>>>

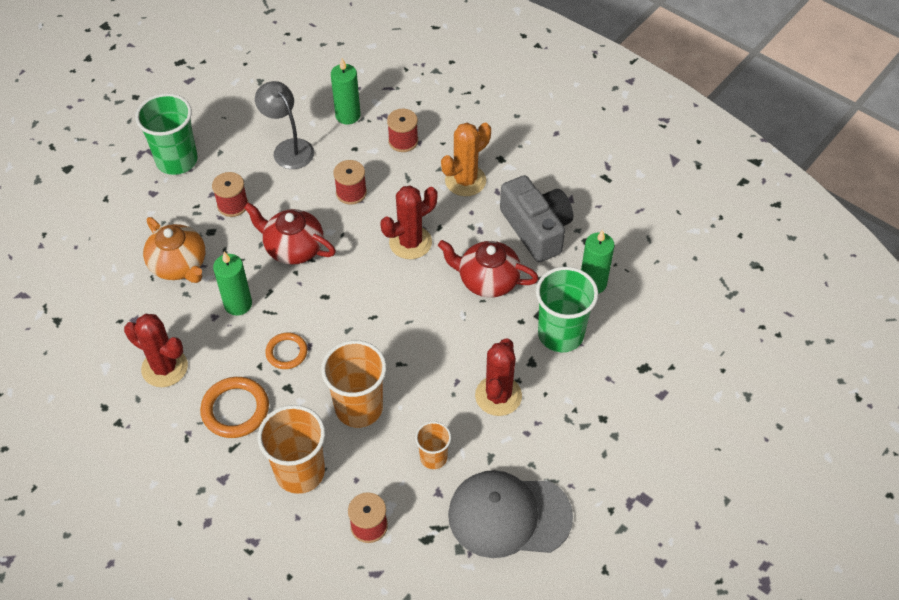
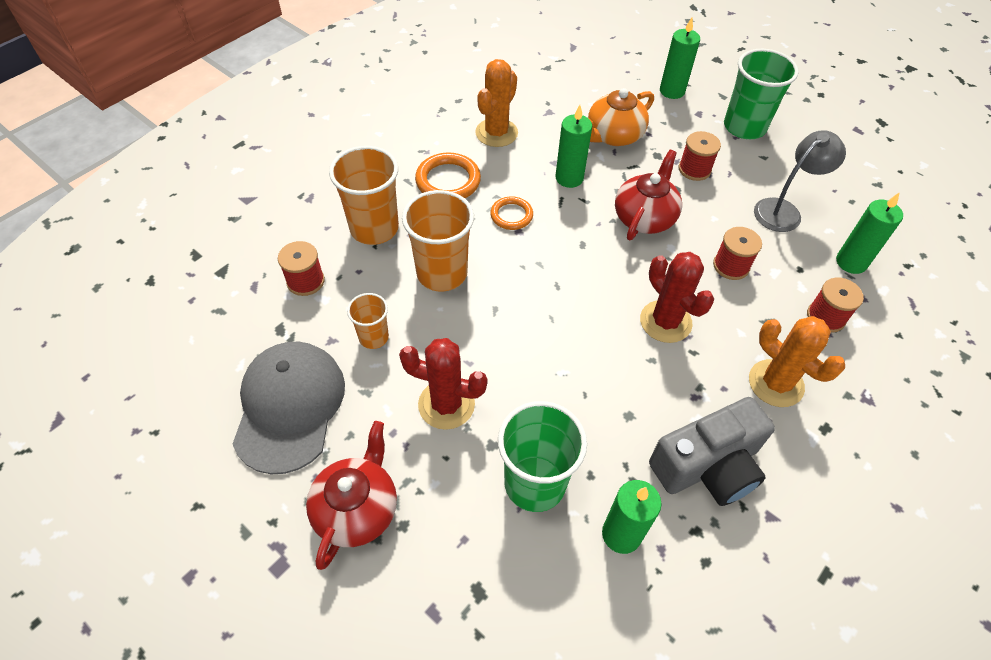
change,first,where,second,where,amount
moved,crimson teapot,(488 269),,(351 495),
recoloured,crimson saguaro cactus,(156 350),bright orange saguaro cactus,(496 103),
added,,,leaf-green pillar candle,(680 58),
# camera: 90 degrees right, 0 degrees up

<<<

- **What the task asks**: Return the full material word for word. Do not include the pictures.

- **Task result**:
change,first,where,second,where,amount
moved,crimson teapot,(488 269),,(351 495),
recoloured,crimson saguaro cactus,(156 350),bright orange saguaro cactus,(496 103),
added,,,leaf-green pillar candle,(680 58),
# camera: 90 degrees right, 0 degrees up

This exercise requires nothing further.